Task directions: Copy every line of the material below without changing anything.

Stored items:
——————

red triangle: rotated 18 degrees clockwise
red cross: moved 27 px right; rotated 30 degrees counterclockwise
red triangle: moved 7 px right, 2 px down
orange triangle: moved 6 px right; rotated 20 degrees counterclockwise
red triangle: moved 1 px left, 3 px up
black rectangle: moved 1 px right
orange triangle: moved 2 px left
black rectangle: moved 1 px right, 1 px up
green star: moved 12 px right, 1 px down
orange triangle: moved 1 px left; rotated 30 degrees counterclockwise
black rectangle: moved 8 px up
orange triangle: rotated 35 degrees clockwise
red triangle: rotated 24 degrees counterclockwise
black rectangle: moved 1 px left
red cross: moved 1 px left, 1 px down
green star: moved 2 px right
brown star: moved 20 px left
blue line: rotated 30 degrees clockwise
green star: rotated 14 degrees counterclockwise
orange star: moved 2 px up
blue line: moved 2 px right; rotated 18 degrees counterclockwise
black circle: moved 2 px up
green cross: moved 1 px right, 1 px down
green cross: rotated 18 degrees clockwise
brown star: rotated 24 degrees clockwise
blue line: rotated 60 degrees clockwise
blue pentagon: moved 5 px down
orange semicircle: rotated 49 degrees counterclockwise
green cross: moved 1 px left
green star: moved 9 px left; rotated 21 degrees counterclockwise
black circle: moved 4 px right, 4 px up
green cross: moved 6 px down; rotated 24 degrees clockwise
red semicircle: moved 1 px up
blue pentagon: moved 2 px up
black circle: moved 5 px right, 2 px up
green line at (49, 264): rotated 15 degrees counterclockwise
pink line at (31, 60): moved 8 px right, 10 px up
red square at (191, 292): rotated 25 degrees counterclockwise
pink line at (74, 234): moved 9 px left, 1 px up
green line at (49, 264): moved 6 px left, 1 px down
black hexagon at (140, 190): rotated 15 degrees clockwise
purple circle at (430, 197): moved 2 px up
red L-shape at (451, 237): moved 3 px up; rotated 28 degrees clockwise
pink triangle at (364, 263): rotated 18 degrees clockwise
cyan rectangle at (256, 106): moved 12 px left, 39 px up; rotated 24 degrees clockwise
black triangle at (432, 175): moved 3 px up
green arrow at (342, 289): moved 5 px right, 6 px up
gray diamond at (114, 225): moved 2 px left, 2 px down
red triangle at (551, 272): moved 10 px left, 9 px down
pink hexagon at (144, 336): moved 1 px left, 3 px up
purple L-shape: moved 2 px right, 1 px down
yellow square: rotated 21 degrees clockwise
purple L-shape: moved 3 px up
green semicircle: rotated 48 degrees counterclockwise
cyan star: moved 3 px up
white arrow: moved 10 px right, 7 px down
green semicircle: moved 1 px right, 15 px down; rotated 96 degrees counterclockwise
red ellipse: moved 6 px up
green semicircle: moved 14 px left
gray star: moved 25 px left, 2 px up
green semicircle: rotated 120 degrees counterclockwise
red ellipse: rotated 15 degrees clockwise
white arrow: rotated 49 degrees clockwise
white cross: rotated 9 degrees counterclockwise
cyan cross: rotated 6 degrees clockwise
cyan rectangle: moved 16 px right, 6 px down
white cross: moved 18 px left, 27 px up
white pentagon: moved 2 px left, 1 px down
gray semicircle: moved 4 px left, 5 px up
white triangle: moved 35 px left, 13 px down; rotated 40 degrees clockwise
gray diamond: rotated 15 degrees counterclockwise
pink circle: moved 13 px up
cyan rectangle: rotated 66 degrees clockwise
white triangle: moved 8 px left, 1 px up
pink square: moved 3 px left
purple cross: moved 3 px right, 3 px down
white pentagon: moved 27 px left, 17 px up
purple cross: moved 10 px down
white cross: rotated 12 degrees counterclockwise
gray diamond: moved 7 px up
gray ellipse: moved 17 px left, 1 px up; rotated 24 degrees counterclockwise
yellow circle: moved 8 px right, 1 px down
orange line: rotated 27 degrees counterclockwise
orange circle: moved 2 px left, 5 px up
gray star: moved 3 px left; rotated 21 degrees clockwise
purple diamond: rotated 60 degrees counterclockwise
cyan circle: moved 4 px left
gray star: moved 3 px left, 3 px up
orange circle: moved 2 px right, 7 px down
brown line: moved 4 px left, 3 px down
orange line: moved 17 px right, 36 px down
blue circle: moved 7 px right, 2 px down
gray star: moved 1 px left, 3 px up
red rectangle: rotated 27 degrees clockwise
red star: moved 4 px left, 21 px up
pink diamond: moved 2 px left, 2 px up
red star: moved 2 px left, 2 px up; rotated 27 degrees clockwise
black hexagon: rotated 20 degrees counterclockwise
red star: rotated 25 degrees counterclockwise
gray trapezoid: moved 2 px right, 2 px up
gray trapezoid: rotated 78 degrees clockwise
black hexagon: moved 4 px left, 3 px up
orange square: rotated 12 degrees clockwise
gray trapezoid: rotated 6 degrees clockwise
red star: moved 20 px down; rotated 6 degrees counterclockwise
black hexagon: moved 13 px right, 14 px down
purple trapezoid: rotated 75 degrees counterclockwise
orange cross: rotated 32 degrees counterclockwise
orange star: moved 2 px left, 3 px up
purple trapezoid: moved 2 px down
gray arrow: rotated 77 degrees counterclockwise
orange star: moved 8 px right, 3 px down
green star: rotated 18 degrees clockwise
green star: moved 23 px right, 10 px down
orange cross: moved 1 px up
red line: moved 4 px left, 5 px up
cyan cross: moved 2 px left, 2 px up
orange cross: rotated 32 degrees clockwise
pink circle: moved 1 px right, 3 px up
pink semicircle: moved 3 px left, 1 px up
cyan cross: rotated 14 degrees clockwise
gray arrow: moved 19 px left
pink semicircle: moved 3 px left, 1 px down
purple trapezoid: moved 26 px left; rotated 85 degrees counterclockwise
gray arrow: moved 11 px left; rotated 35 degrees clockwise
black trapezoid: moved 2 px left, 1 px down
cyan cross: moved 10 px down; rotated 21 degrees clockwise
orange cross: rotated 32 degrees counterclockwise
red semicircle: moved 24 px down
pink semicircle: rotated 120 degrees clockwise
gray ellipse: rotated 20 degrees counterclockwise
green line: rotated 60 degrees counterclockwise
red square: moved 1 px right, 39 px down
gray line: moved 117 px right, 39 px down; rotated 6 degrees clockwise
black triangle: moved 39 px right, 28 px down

——————

In response:
red triangle: rotated 18 degrees clockwise
red cross: moved 27 px right; rotated 30 degrees counterclockwise
red triangle: moved 7 px right, 2 px down
orange triangle: moved 6 px right; rotated 20 degrees counterclockwise
red triangle: moved 1 px left, 3 px up
black rectangle: moved 1 px right
orange triangle: moved 2 px left
black rectangle: moved 1 px right, 1 px up
green star: moved 12 px right, 1 px down
orange triangle: moved 1 px left; rotated 30 degrees counterclockwise
black rectangle: moved 8 px up
orange triangle: rotated 35 degrees clockwise
red triangle: rotated 24 degrees counterclockwise
black rectangle: moved 1 px left
red cross: moved 1 px left, 1 px down
green star: moved 2 px right
brown star: moved 20 px left
blue line: rotated 30 degrees clockwise
green star: rotated 14 degrees counterclockwise
orange star: moved 2 px up
blue line: moved 2 px right; rotated 18 degrees counterclockwise
black circle: moved 2 px up
green cross: moved 1 px right, 1 px down
green cross: rotated 18 degrees clockwise
brown star: rotated 24 degrees clockwise
blue line: rotated 60 degrees clockwise
blue pentagon: moved 5 px down
orange semicircle: rotated 49 degrees counterclockwise
green cross: moved 1 px left
green star: moved 9 px left; rotated 21 degrees counterclockwise
black circle: moved 4 px right, 4 px up
green cross: moved 6 px down; rotated 24 degrees clockwise
red semicircle: moved 1 px up
blue pentagon: moved 2 px up
black circle: moved 5 px right, 2 px up
green line at (49, 264): rotated 15 degrees counterclockwise
pink line at (31, 60): moved 8 px right, 10 px up
red square at (191, 292): rotated 25 degrees counterclockwise
pink line at (74, 234): moved 9 px left, 1 px up
green line at (49, 264): moved 6 px left, 1 px down
black hexagon at (140, 190): rotated 15 degrees clockwise
purple circle at (430, 197): moved 2 px up
red L-shape at (451, 237): moved 3 px up; rotated 28 degrees clockwise
pink triangle at (364, 263): rotated 18 degrees clockwise
cyan rectangle at (256, 106): moved 12 px left, 39 px up; rotated 24 degrees clockwise
black triangle at (432, 175): moved 3 px up
green arrow at (342, 289): moved 5 px right, 6 px up
gray diamond at (114, 225): moved 2 px left, 2 px down
red triangle at (551, 272): moved 10 px left, 9 px down
pink hexagon at (144, 336): moved 1 px left, 3 px up
purple L-shape: moved 2 px right, 1 px down
yellow square: rotated 21 degrees clockwise
purple L-shape: moved 3 px up
green semicircle: rotated 48 degrees counterclockwise
cyan star: moved 3 px up
white arrow: moved 10 px right, 7 px down
green semicircle: moved 1 px right, 15 px down; rotated 96 degrees counterclockwise
red ellipse: moved 6 px up
green semicircle: moved 14 px left
gray star: moved 25 px left, 2 px up
green semicircle: rotated 120 degrees counterclockwise
red ellipse: rotated 15 degrees clockwise
white arrow: rotated 49 degrees clockwise
white cross: rotated 9 degrees counterclockwise
cyan cross: rotated 6 degrees clockwise
cyan rectangle: moved 16 px right, 6 px down
white cross: moved 18 px left, 27 px up
white pentagon: moved 2 px left, 1 px down
gray semicircle: moved 4 px left, 5 px up
white triangle: moved 35 px left, 13 px down; rotated 40 degrees clockwise
gray diamond: rotated 15 degrees counterclockwise
pink circle: moved 13 px up
cyan rectangle: rotated 66 degrees clockwise
white triangle: moved 8 px left, 1 px up
pink square: moved 3 px left
purple cross: moved 3 px right, 3 px down
white pentagon: moved 27 px left, 17 px up
purple cross: moved 10 px down
white cross: rotated 12 degrees counterclockwise
gray diamond: moved 7 px up
gray ellipse: moved 17 px left, 1 px up; rotated 24 degrees counterclockwise
yellow circle: moved 8 px right, 1 px down
orange line: rotated 27 degrees counterclockwise
orange circle: moved 2 px left, 5 px up
gray star: moved 3 px left; rotated 21 degrees clockwise
purple diamond: rotated 60 degrees counterclockwise
cyan circle: moved 4 px left
gray star: moved 3 px left, 3 px up
orange circle: moved 2 px right, 7 px down
brown line: moved 4 px left, 3 px down
orange line: moved 17 px right, 36 px down
blue circle: moved 7 px right, 2 px down
gray star: moved 1 px left, 3 px up
red rectangle: rotated 27 degrees clockwise
red star: moved 4 px left, 21 px up
pink diamond: moved 2 px left, 2 px up
red star: moved 2 px left, 2 px up; rotated 27 degrees clockwise
black hexagon: rotated 20 degrees counterclockwise
red star: rotated 25 degrees counterclockwise
gray trapezoid: moved 2 px right, 2 px up
gray trapezoid: rotated 78 degrees clockwise
black hexagon: moved 4 px left, 3 px up
orange square: rotated 12 degrees clockwise
gray trapezoid: rotated 6 degrees clockwise
red star: moved 20 px down; rotated 6 degrees counterclockwise
black hexagon: moved 13 px right, 14 px down
purple trapezoid: rotated 75 degrees counterclockwise
orange cross: rotated 32 degrees counterclockwise
orange star: moved 2 px left, 3 px up
purple trapezoid: moved 2 px down
gray arrow: rotated 77 degrees counterclockwise
orange star: moved 8 px right, 3 px down
green star: rotated 18 degrees clockwise
green star: moved 23 px right, 10 px down
orange cross: moved 1 px up
red line: moved 4 px left, 5 px up
cyan cross: moved 2 px left, 2 px up
orange cross: rotated 32 degrees clockwise
pink circle: moved 1 px right, 3 px up
pink semicircle: moved 3 px left, 1 px up
cyan cross: rotated 14 degrees clockwise
gray arrow: moved 19 px left
pink semicircle: moved 3 px left, 1 px down
purple trapezoid: moved 26 px left; rotated 85 degrees counterclockwise
gray arrow: moved 11 px left; rotated 35 degrees clockwise
black trapezoid: moved 2 px left, 1 px down
cyan cross: moved 10 px down; rotated 21 degrees clockwise
orange cross: rotated 32 degrees counterclockwise
red semicircle: moved 24 px down
pink semicircle: rotated 120 degrees clockwise
gray ellipse: rotated 20 degrees counterclockwise
green line: rotated 60 degrees counterclockwise
red square: moved 1 px right, 39 px down
gray line: moved 117 px right, 39 px down; rotated 6 degrees clockwise
black triangle: moved 39 px right, 28 px down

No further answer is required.